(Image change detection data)
********************

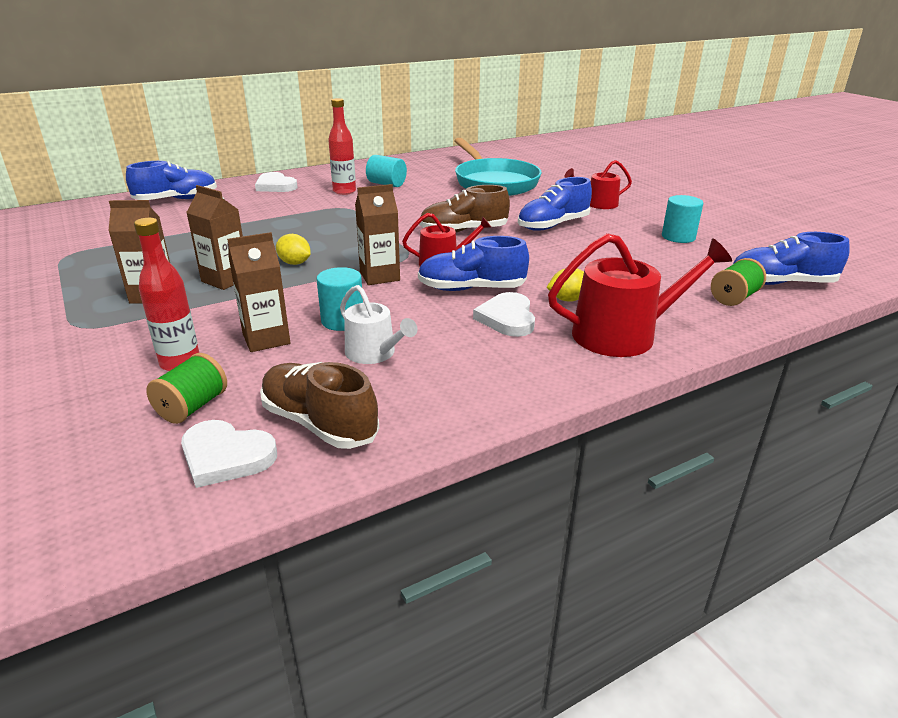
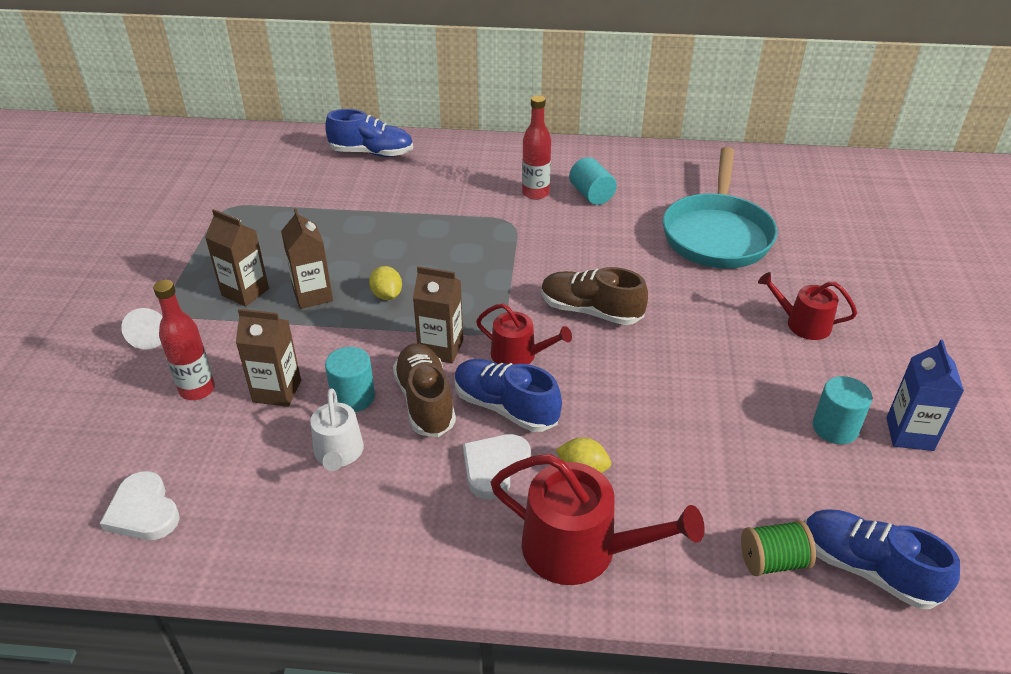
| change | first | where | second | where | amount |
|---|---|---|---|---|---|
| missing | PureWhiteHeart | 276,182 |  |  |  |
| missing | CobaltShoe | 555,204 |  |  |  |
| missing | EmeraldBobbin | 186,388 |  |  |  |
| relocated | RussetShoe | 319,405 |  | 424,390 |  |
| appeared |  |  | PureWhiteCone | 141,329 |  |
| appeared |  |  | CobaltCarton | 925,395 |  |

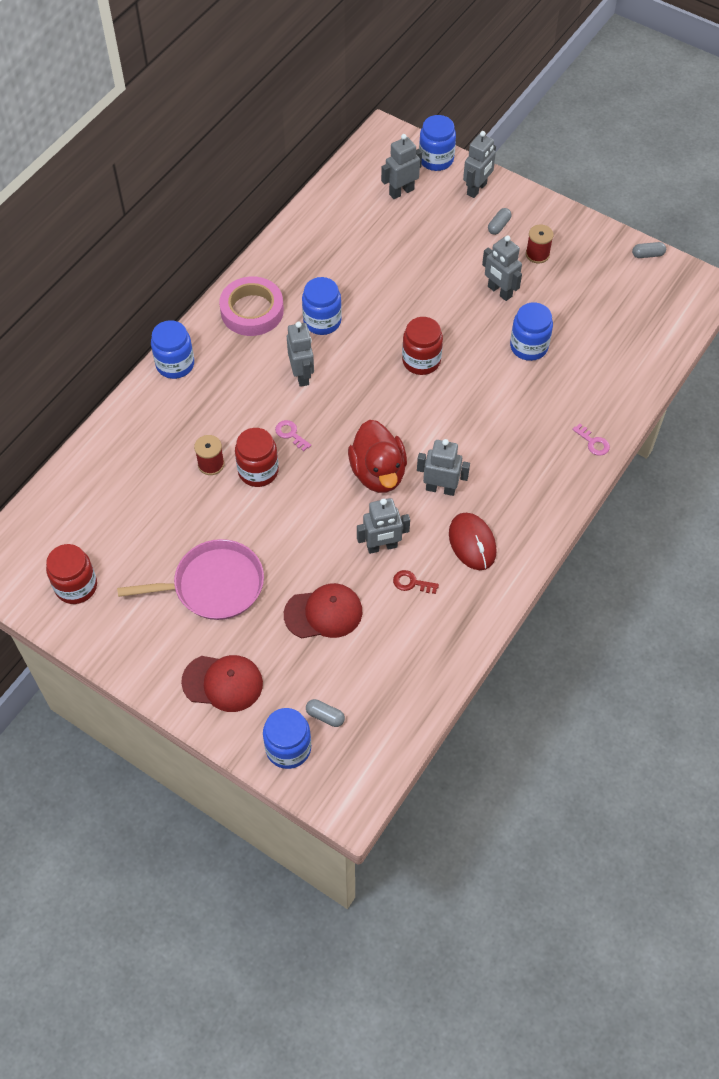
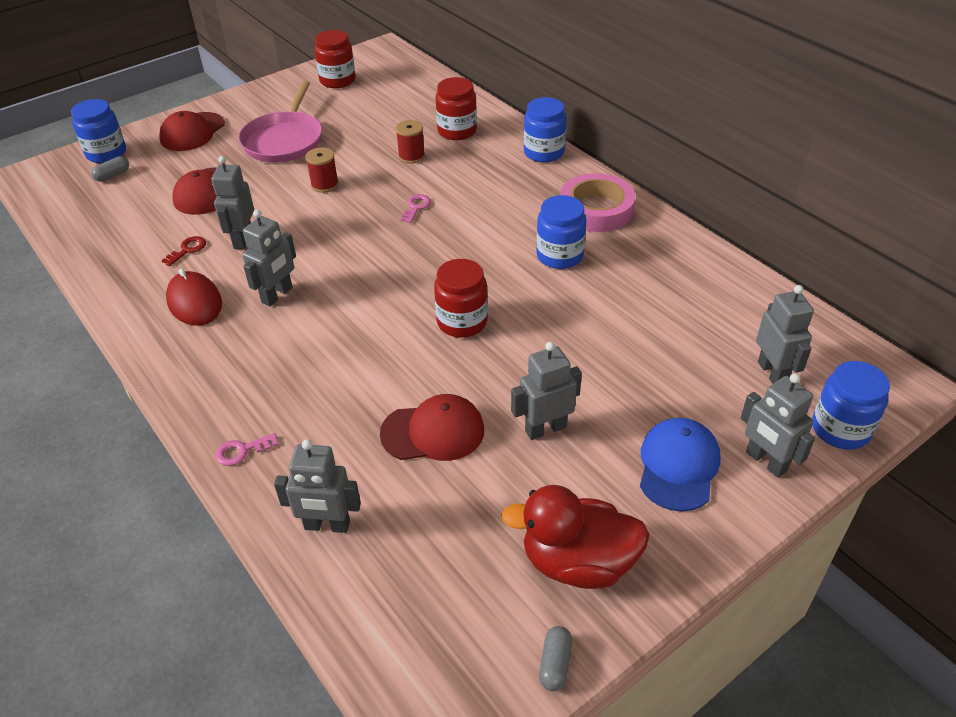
| change | first | where | second | where | amount |
|---|---|---|---|---|---|
| exchanged | GreyCapsule | 499,221 | CobaltBaseballCap | 680,465 |  |
| relocated | ScarletBobbin | 540,244 |  | 322,170 |  |
| exchanged | CobaltPreserveJar | 531,331 | ScarletBaseballCap | 432,427 |  |
| relocated | GreyRobotFigure | 300,354 |  | 317,486 |  |
| spun | RosePinkKey | 293,435 |  | 416,208 | 45 degrees counterclockwise |
| relocated | ScarletDuck | 377,456 |  | 575,537 |  |
| relocated | ScarletPreserveJar | 257,457 |  | 456,108 |  |
| spun | ScarletComputerMouse | 473,541 |  | 194,297 | 60 degrees clockwise |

********************

» **Requirement**:
Collect each line above holding the string "missing".

» **Solution to this exercise**:
| missing | PureWhiteHeart | 276,182 |  |  |  |
| missing | CobaltShoe | 555,204 |  |  |  |
| missing | EmeraldBobbin | 186,388 |  |  |  |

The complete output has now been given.